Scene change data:
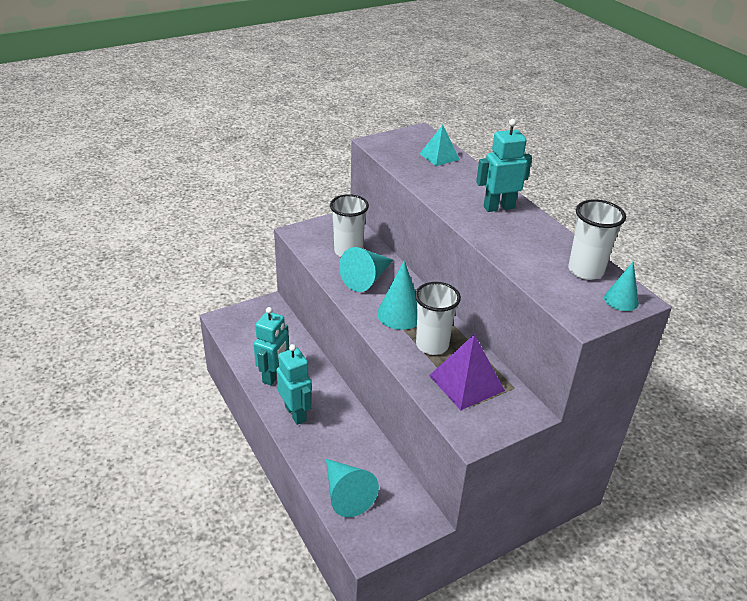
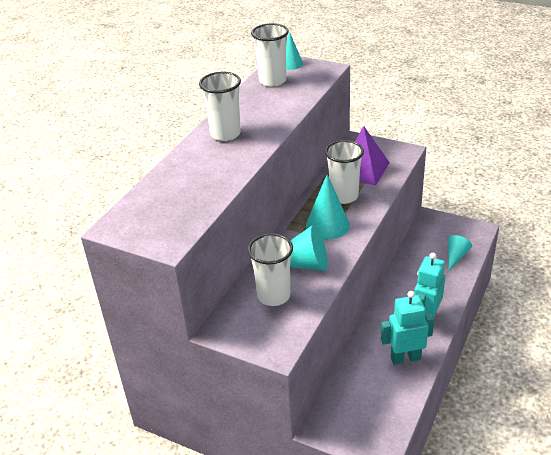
camera: 120 degrees left, 0 degrees up
(346, 494) = (456, 256): turquoise cone -> turquoise cone, size x0.61
(439, 156) = (161, 193): turquoise pyramid -> none
(498, 207) = (225, 134): turquoise robot -> white cup

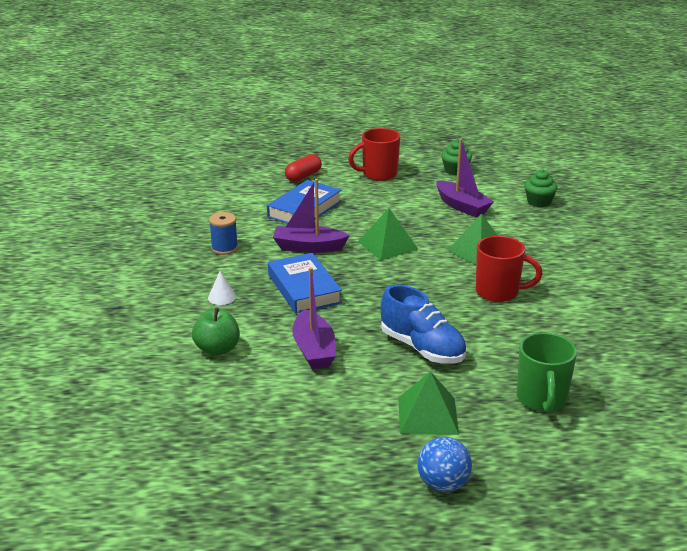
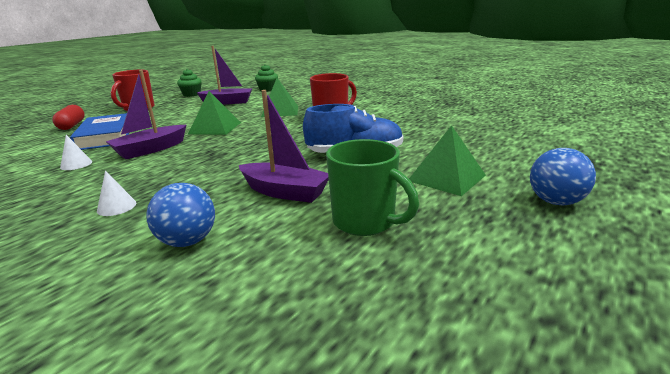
camera: 50 degrees left, 5 degrees down
(217, 349) = (188, 241): green apple -> blue ball
(224, 248) = (58, 180): blue spool -> none
(250, 236) = (76, 164): none -> white cone
(304, 288) = (195, 168): blue book -> none
(541, 399) = (468, 140): green mug -> green mug (365, 222)

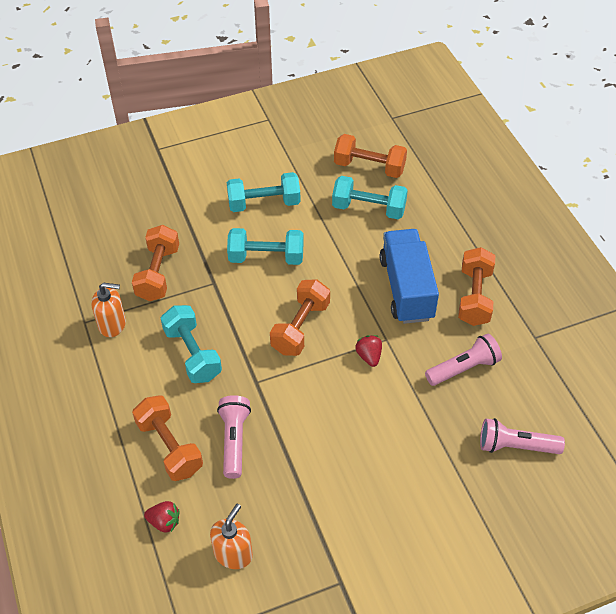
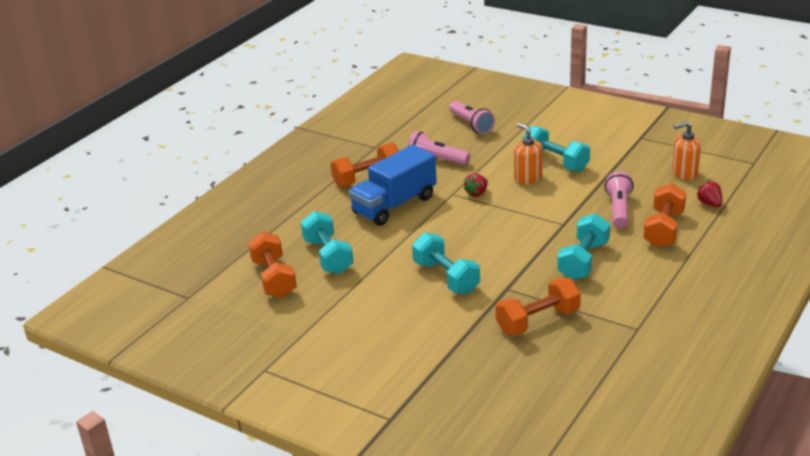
camera: 125 degrees left, 20 degrees down
(112, 324) = (617, 313): orange soap dispenser -> orange soap dispenser (528, 178)
(234, 440) = (618, 209): pink flashlight -> pink flashlight turned 135 degrees clockwise
(264, 203) = (386, 310): turquoise dumbbell -> turquoise dumbbell (555, 162)
(300, 327) = (492, 229): orange dumbbell -> none

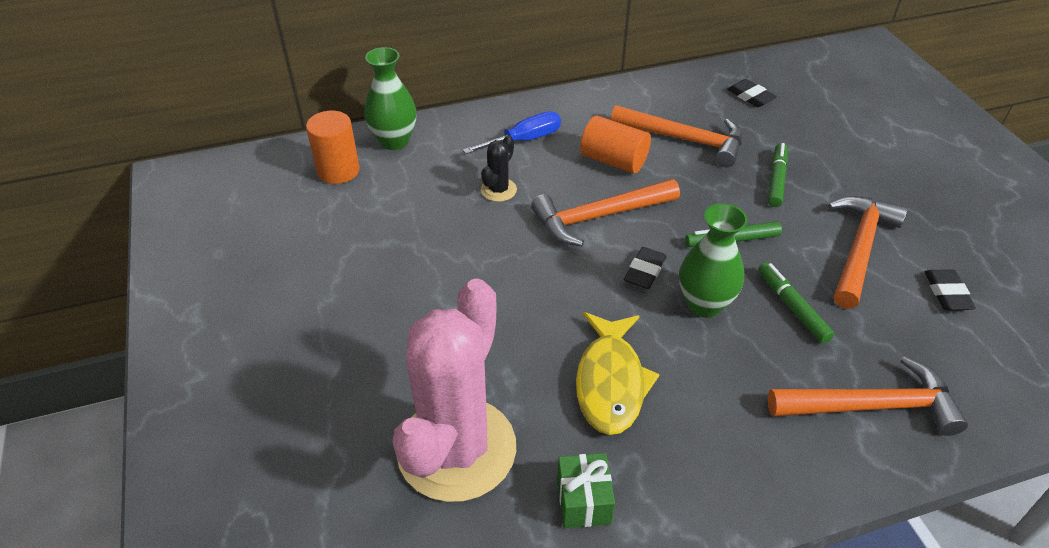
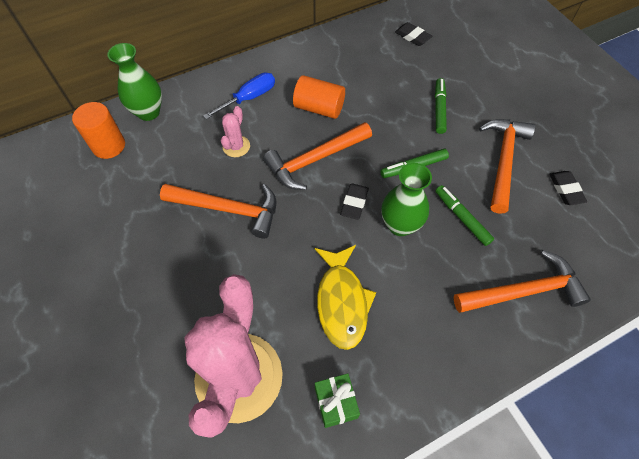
camera: 10 degrees left, 15 degrees up
(498, 190) = (236, 146): black cactus -> pink cactus
(684, 140) = (369, 82): orange hammer -> orange hammer (228, 209)

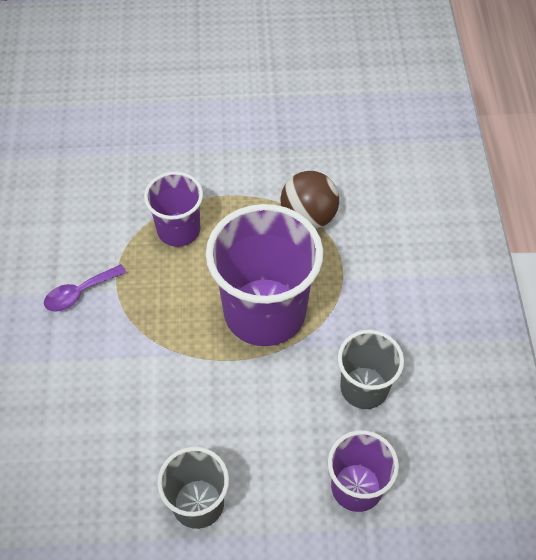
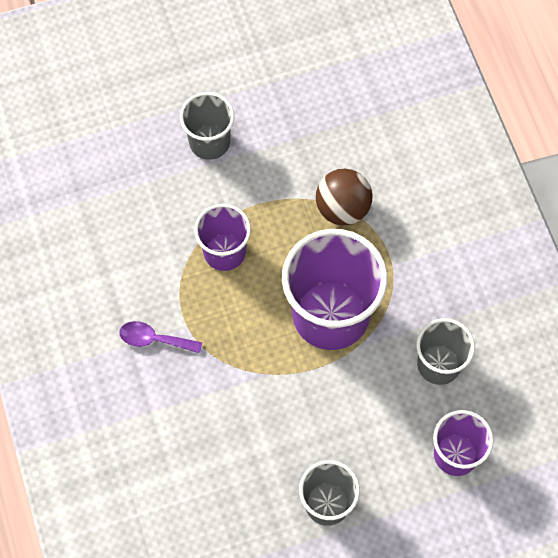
camera: 15 degrees left, 10 degrees up
(79, 293) = (154, 339): purple spoon -> purple spoon turned 60 degrees clockwise
(199, 133) = (209, 142): none -> grey cup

▶ Exercise details:
For the records above, output each one exactly and skip any image.

▶ Answer to the problem:
camera: 120 degrees left, 0 degrees up
(346, 494) = (456, 256): turquoise cone -> turquoise cone, size x0.61
(439, 156) = (161, 193): turquoise pyramid -> none
(498, 207) = (225, 134): turquoise robot -> white cup

camera: 50 degrees left, 5 degrees down
(217, 349) = (188, 241): green apple -> blue ball
(224, 248) = (58, 180): blue spool -> none
(250, 236) = (76, 164): none -> white cone
(304, 288) = (195, 168): blue book -> none
(541, 399) = (468, 140): green mug -> green mug (365, 222)

camera: 125 degrees left, 20 degrees down
(112, 324) = (617, 313): orange soap dispenser -> orange soap dispenser (528, 178)
(234, 440) = (618, 209): pink flashlight -> pink flashlight turned 135 degrees clockwise
(264, 203) = (386, 310): turquoise dumbbell -> turquoise dumbbell (555, 162)
(300, 327) = (492, 229): orange dumbbell -> none

camera: 10 degrees left, 15 degrees up
(498, 190) = (236, 146): black cactus -> pink cactus
(684, 140) = (369, 82): orange hammer -> orange hammer (228, 209)

camera: 15 degrees left, 10 degrees up
(79, 293) = (154, 339): purple spoon -> purple spoon turned 60 degrees clockwise
(199, 133) = (209, 142): none -> grey cup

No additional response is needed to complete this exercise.